Aim of the task:
Extract all lines from the data beneath that include the word "plate".

Records to process:

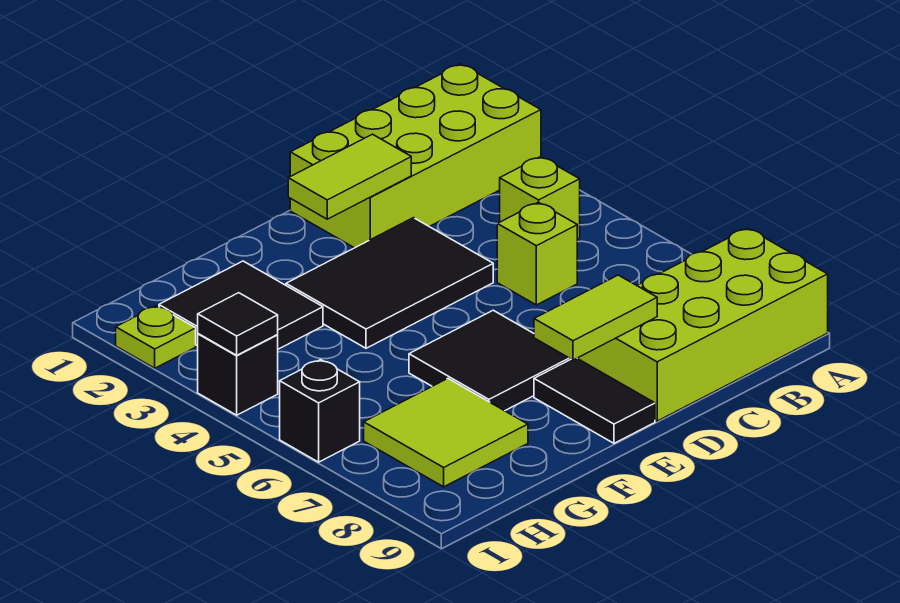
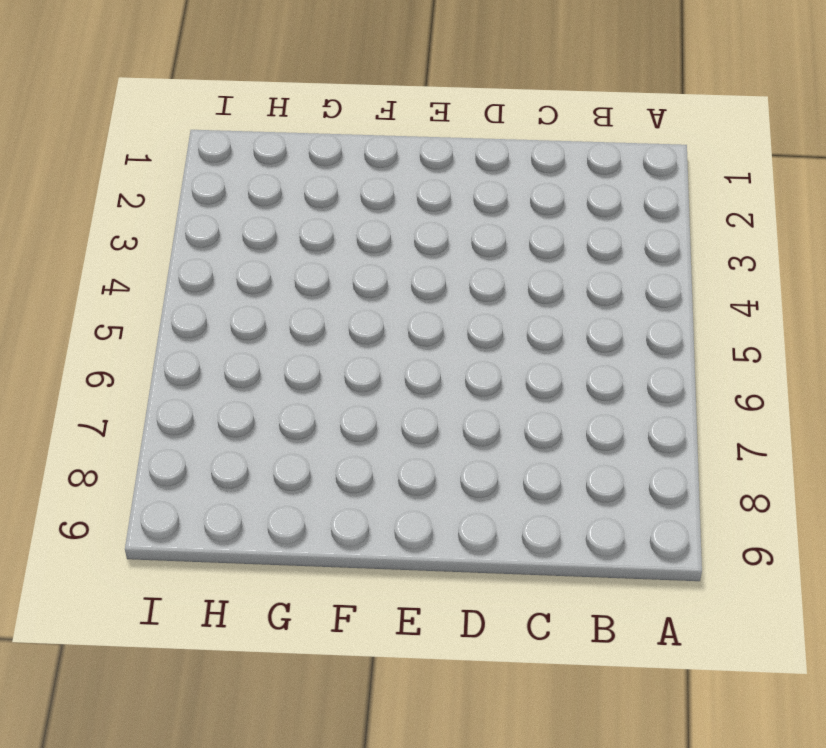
none -> lime brick A1:D2 level 1
none -> lime brick A8:D9 level 1
none -> lime brick B4 level 1

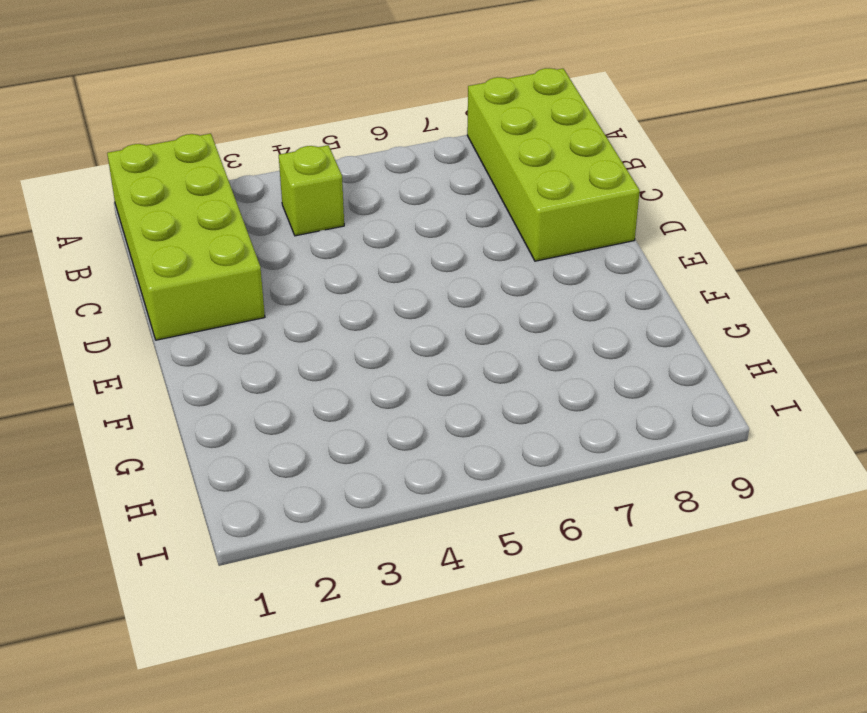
none -> lime brick C5 level 1
none -> black tile D3:F4 level 1
none -> black tile E6:F7 level 1

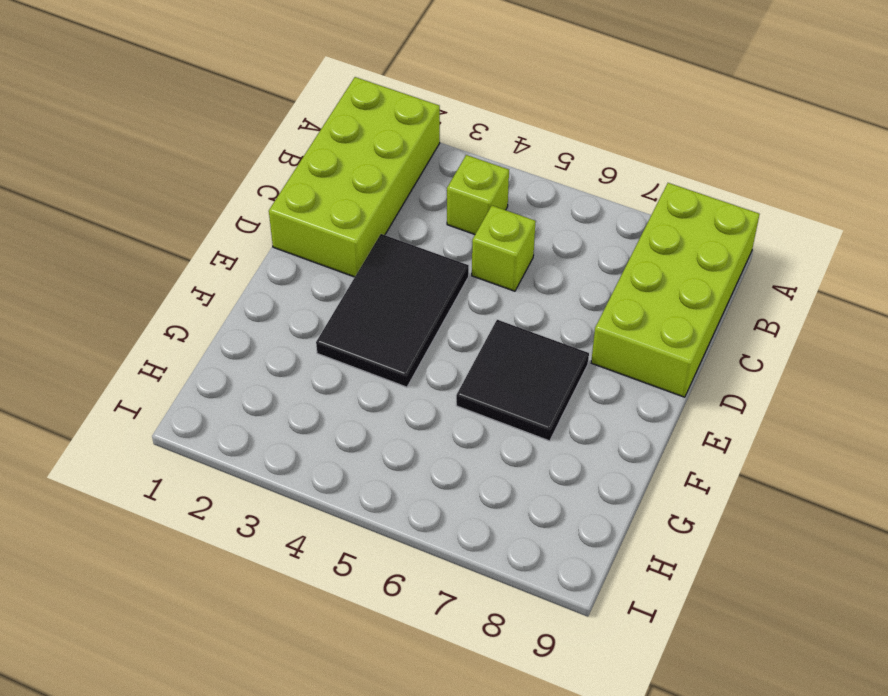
none -> black tile E8:E9 level 1
none -> black tile G2:H3 level 1
none -> lime tile G7:H8 level 1

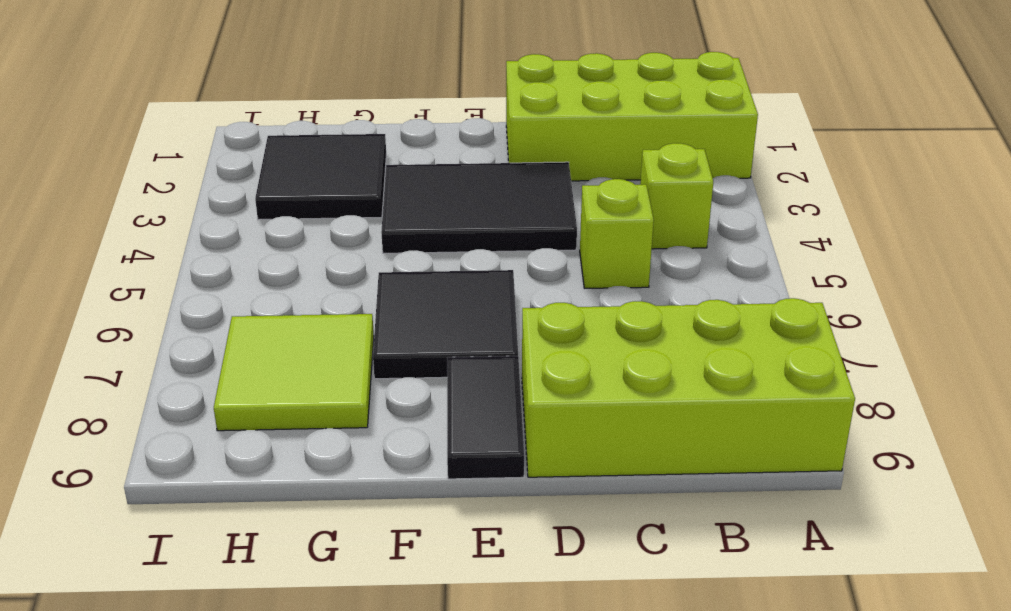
none -> lime plate I2 level 1
none -> black brick I4 level 1
none -> black brick I6 level 1

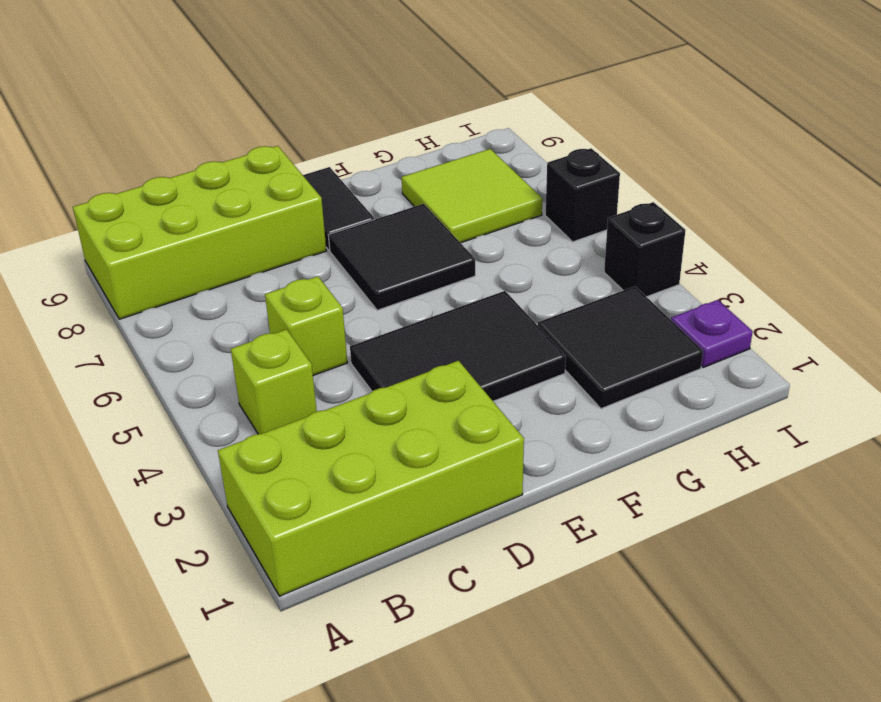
purple plate I2 level 1 -> lime plate I2 level 1
none -> lime tile D2:E2 level 2
none -> lime tile D8:E8 level 2
none -> black tile I4 level 2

Problem solution:
none -> lime plate I2 level 1
purple plate I2 level 1 -> lime plate I2 level 1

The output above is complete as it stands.